» WORK REQUIRED
Leaving the pictures aside, repeat each line below exactly.
------------------------------------------------------------------------
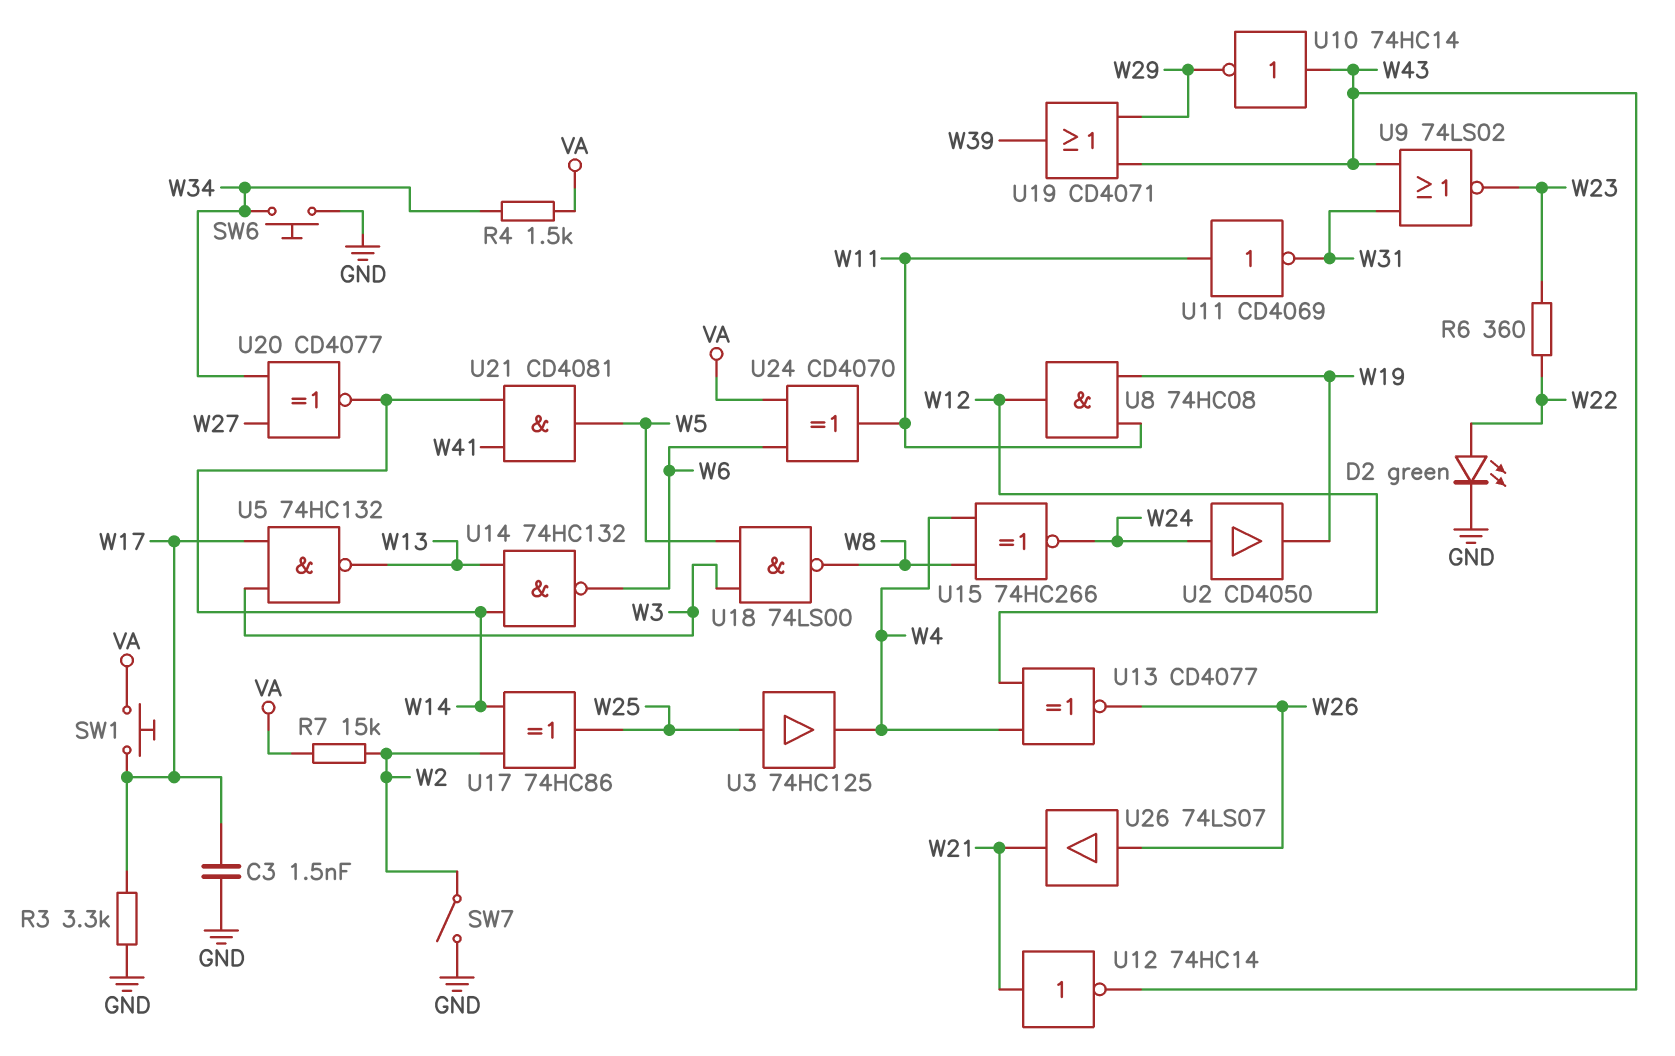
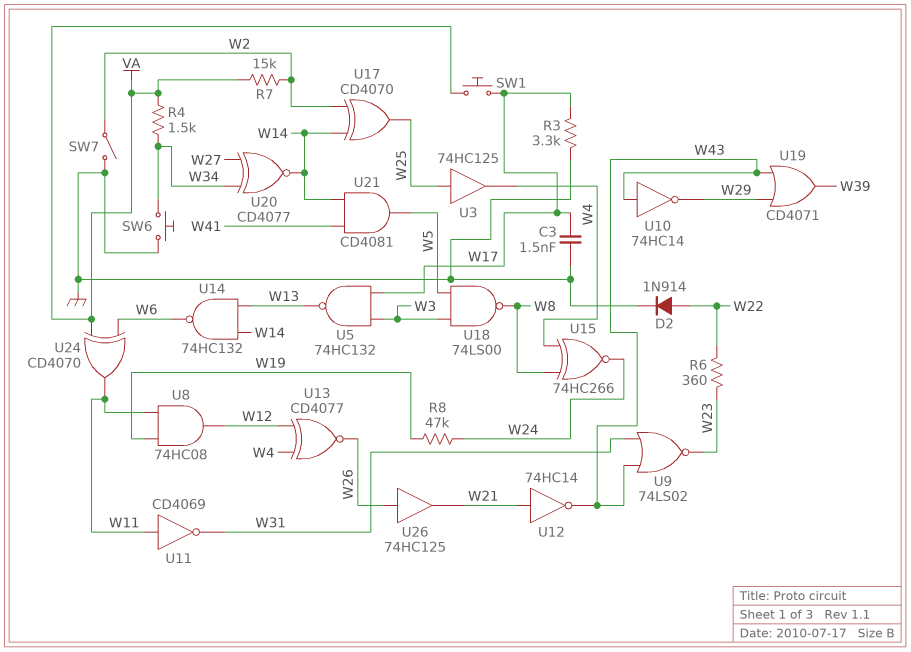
D2: LED green (A W22, K GND) -> diode 1N914 (A W22, K GND)
R8: none -> 47k (W19, W24)
U2: buffer CD4050 (in W24, out W19) -> none
U17: XOR 74HC86 (in W2, in W14, out W25) -> XOR CD4070 (in W2, in W14, out W25)
U26: buffer 74LS07 (in W26, out W21) -> buffer 74HC125 (in W26, out W21)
------------------------------------------------------------------------
» RESULT BELOW
D2: LED green (A W22, K GND) -> diode 1N914 (A W22, K GND)
R8: none -> 47k (W19, W24)
U2: buffer CD4050 (in W24, out W19) -> none
U17: XOR 74HC86 (in W2, in W14, out W25) -> XOR CD4070 (in W2, in W14, out W25)
U26: buffer 74LS07 (in W26, out W21) -> buffer 74HC125 (in W26, out W21)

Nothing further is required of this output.